[ACTIVITY] Skip the images and restate every line of the records exactly.

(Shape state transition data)
⁂
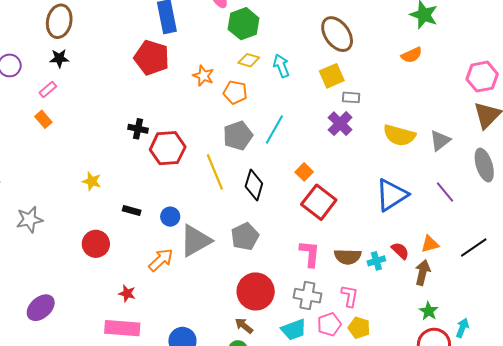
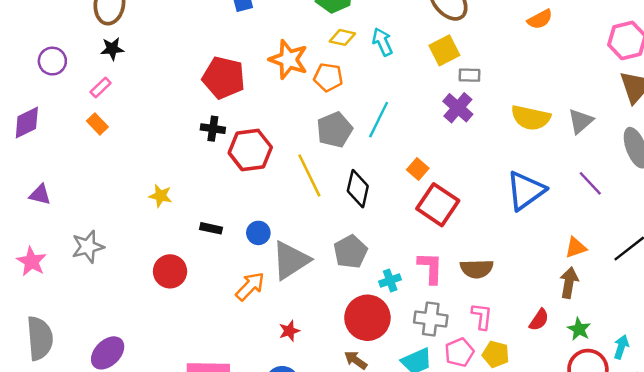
red pentagon: (152, 58) -> (224, 78), moved
orange star: (203, 76) -> (288, 59), size x1.5
red semicircle: (400, 251) -> (539, 320), moved, turned 84
cyan cross: (376, 261) -> (390, 280), moved
red star: (127, 293) -> (289, 331), moved, turned -30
⁂
[COMPLETED TASK]
red pentagon: (152, 58) -> (224, 78), moved
orange star: (203, 76) -> (288, 59), size x1.5
red semicircle: (400, 251) -> (539, 320), moved, turned 84
cyan cross: (376, 261) -> (390, 280), moved
red star: (127, 293) -> (289, 331), moved, turned -30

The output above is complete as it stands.